EXERCISE AIM:
Give the listing back in full, exactly as written, with the pictures removed.

SUPPLIED RECORDS:
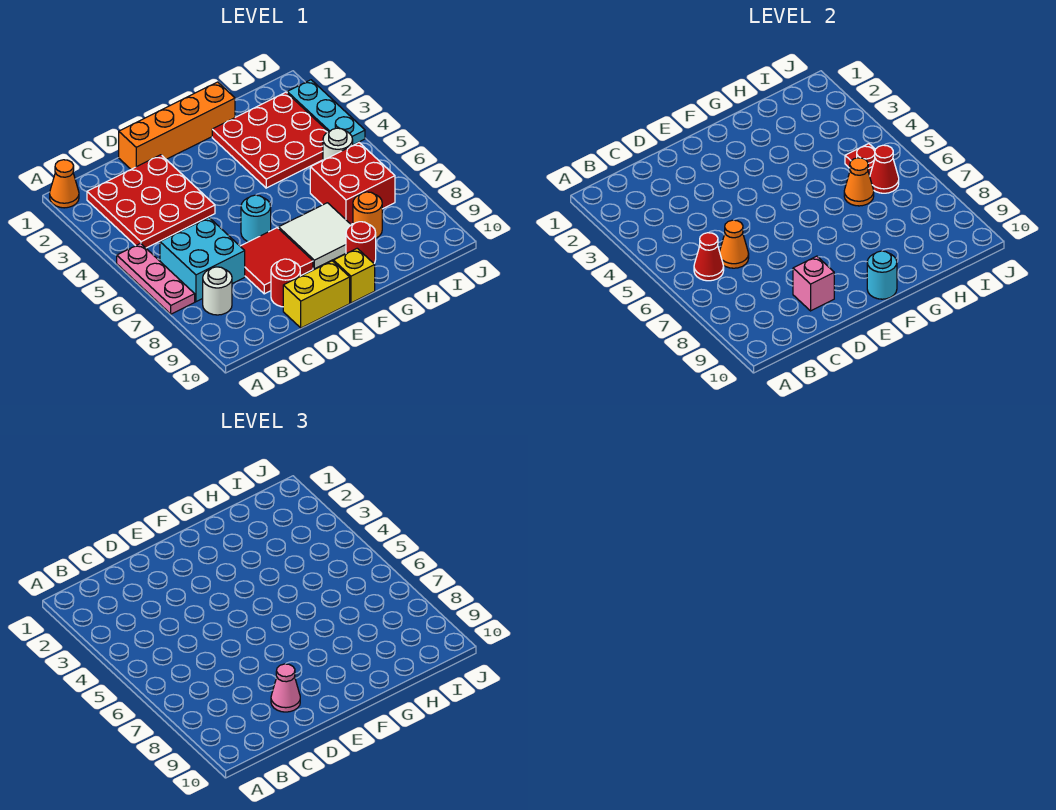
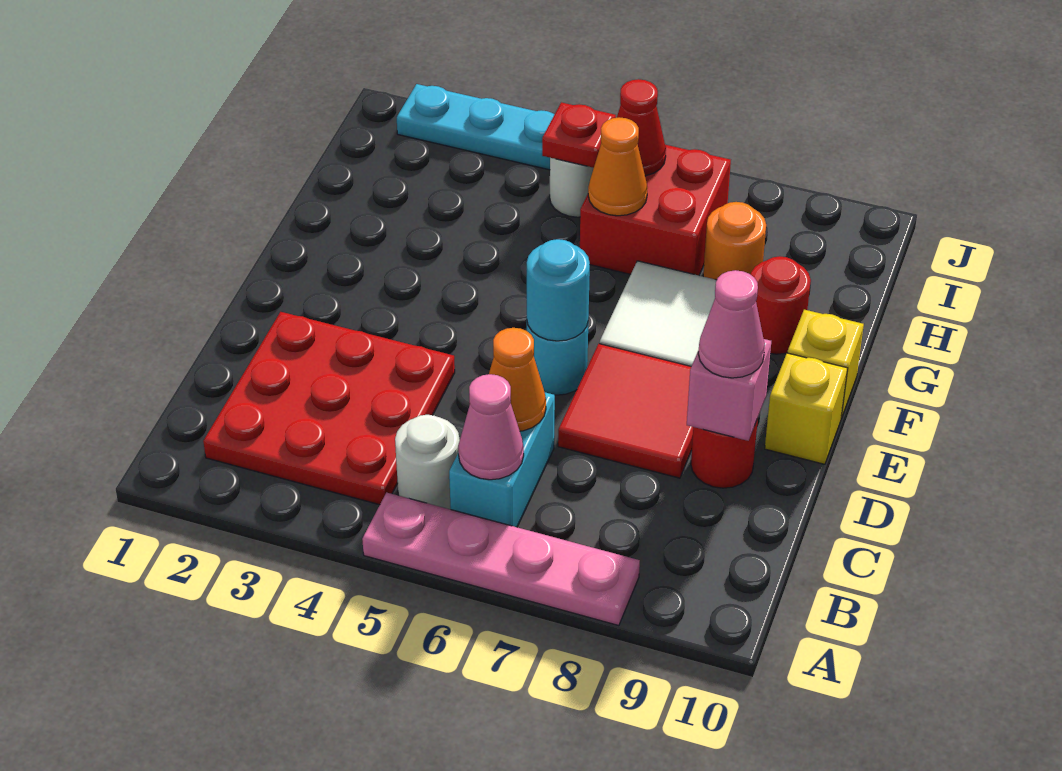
orange cone A1 level 1 -> none
pink plate A5:A7 level 1 -> pink plate A5:A8 level 1
cyan brick B6:C7 level 1 -> cyan brick B6:C6 level 1
red cone B6 level 2 -> pink cone B6 level 2
white round brick B8 level 1 -> white round brick B5 level 1
orange brick D1:G1 level 1 -> none
yellow brick D10:E10 level 1 -> yellow brick E10 level 1
cyan round brick F10 level 2 -> cyan round brick E6 level 2
red plate G2:I4 level 1 -> none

ANSWER TO THIS TASK:
orange cone A1 level 1 -> none
pink plate A5:A7 level 1 -> pink plate A5:A8 level 1
cyan brick B6:C7 level 1 -> cyan brick B6:C6 level 1
red cone B6 level 2 -> pink cone B6 level 2
white round brick B8 level 1 -> white round brick B5 level 1
orange brick D1:G1 level 1 -> none
yellow brick D10:E10 level 1 -> yellow brick E10 level 1
cyan round brick F10 level 2 -> cyan round brick E6 level 2
red plate G2:I4 level 1 -> none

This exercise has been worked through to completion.